◆ Task requirements
Output the lines from the one containing "none -> blue plate F8 level 1" through the last line of the material below, exactly; please do not include pictures.

-- Opening Marker --

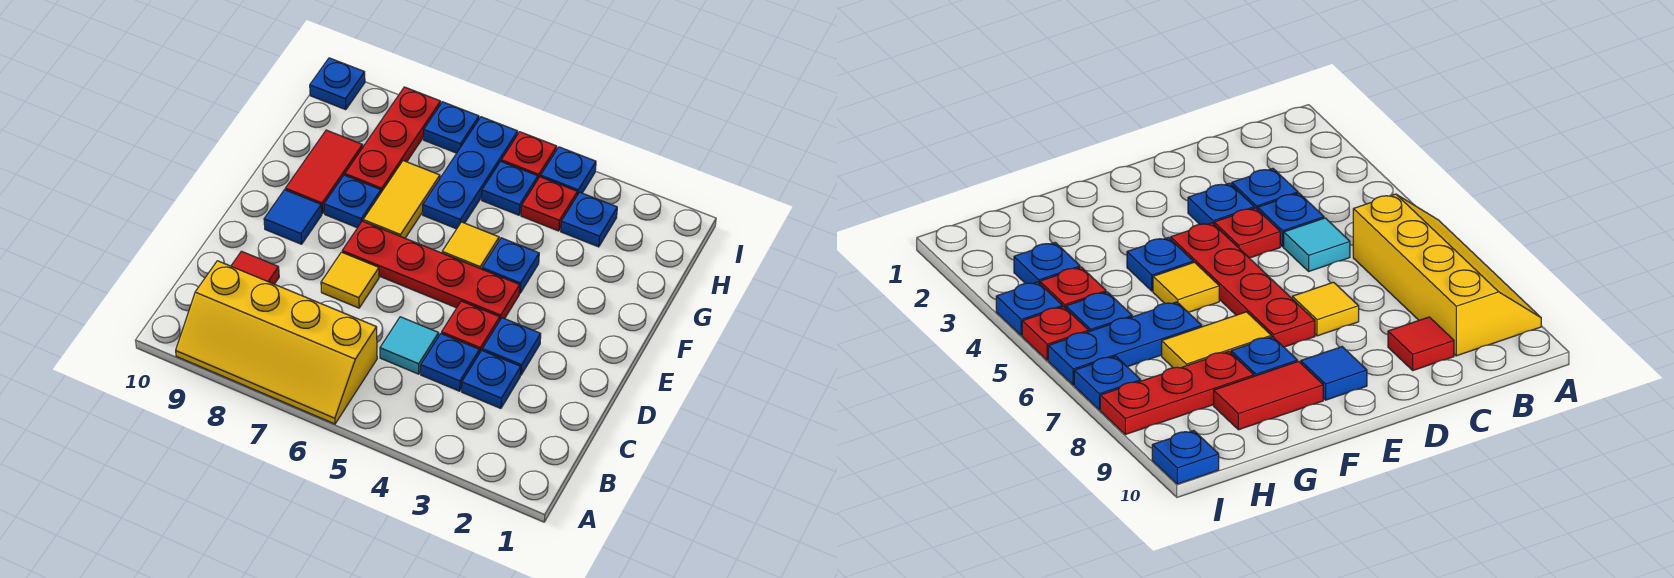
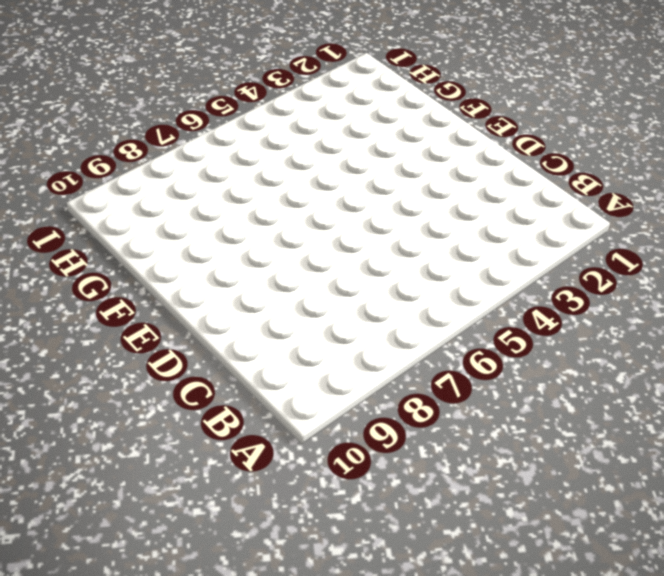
none -> yellow slope A6:B9 level 1 top B
none -> blue plate C3 level 1
none -> blue plate C4 level 1

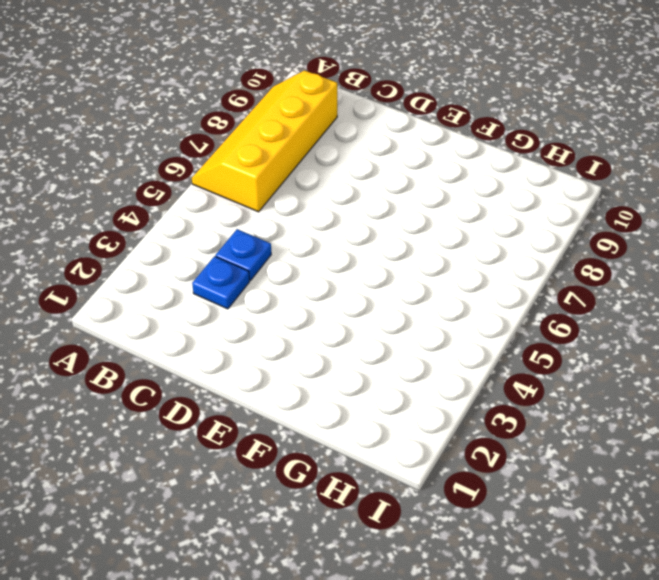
none -> cyan tile C5 level 1
none -> red tile C9 level 1
none -> blue plate D3 level 1

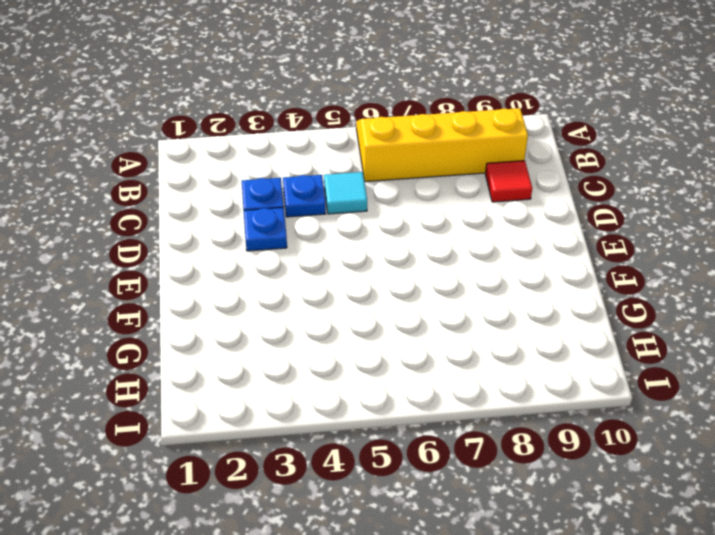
none -> red plate D4 level 1
none -> yellow tile D7 level 1
none -> red plate E4:E7 level 1

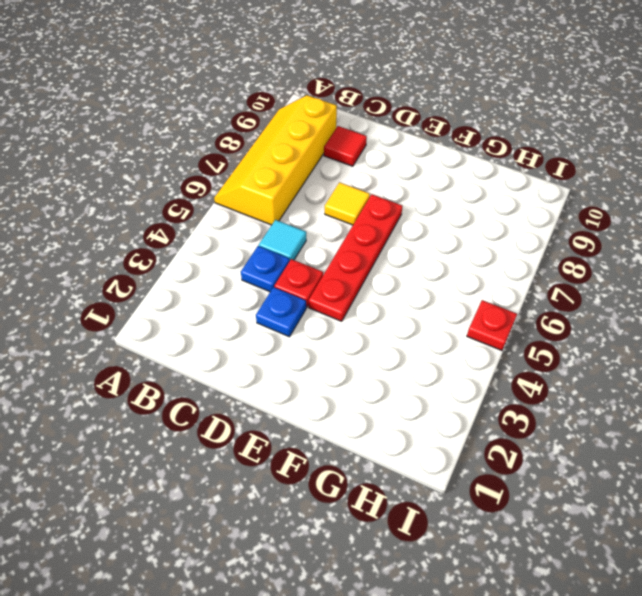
none -> blue plate C3 level 1
none -> blue tile E9 level 1
none -> blue plate F4 level 1

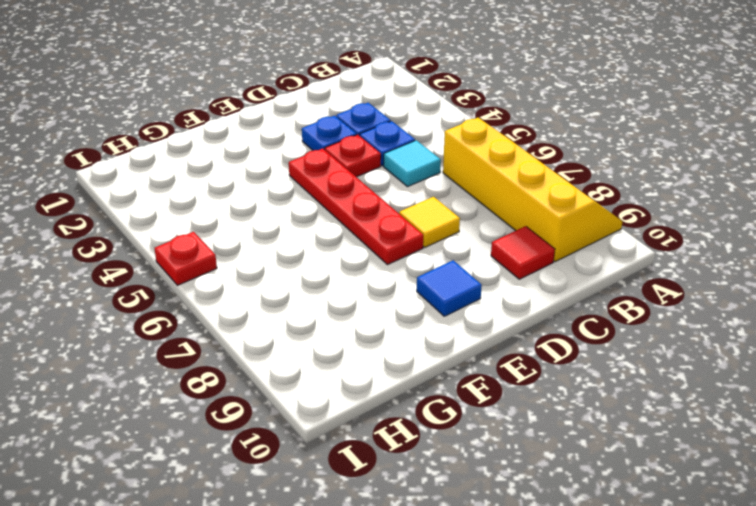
none -> blue plate F4 level 1
none -> yellow tile F5 level 1
none -> yellow tile F7:G7 level 1

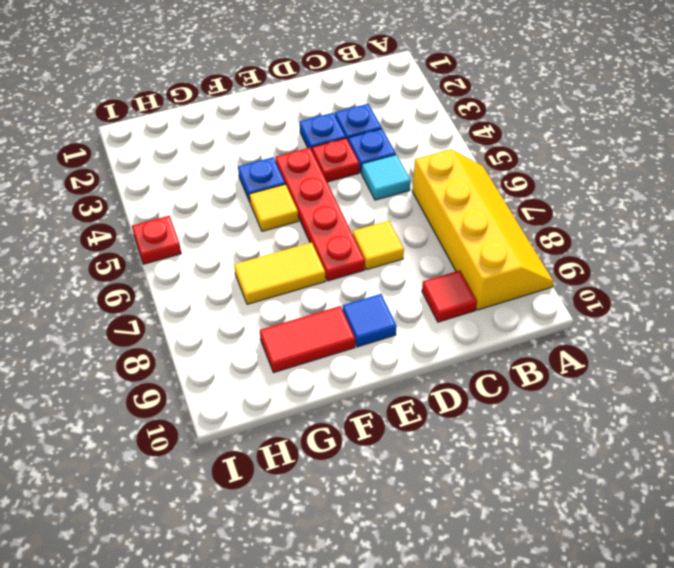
none -> blue plate F8 level 1
none -> blue plate G6:I6 level 1
none -> red plate G8:I8 level 1

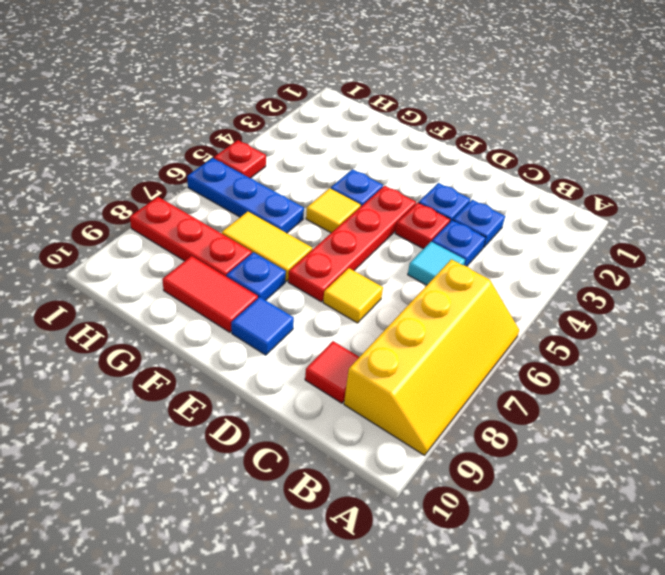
none -> blue plate H3 level 1
none -> red plate H4 level 1
none -> blue plate H5 level 1

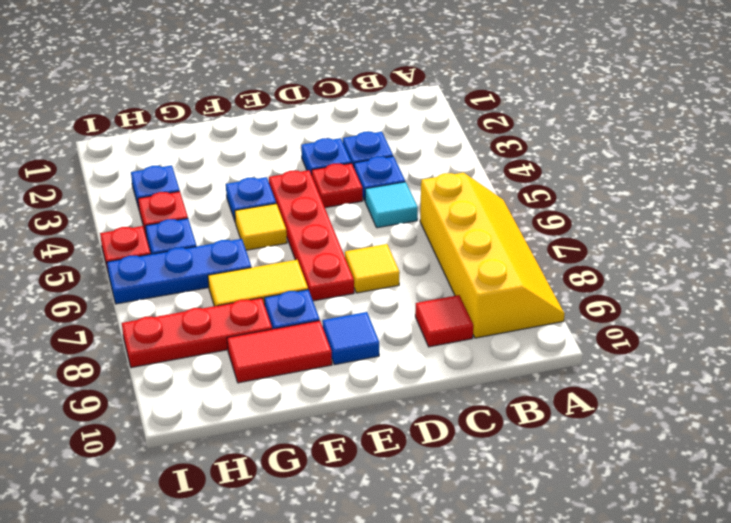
none -> blue plate I4 level 1
none -> blue plate I7 level 1
none -> blue plate I10 level 1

-- Closing Marker --

◆ Answer area
none -> blue plate F8 level 1
none -> blue plate G6:I6 level 1
none -> red plate G8:I8 level 1

none -> blue plate H3 level 1
none -> red plate H4 level 1
none -> blue plate H5 level 1

none -> blue plate I4 level 1
none -> blue plate I7 level 1
none -> blue plate I10 level 1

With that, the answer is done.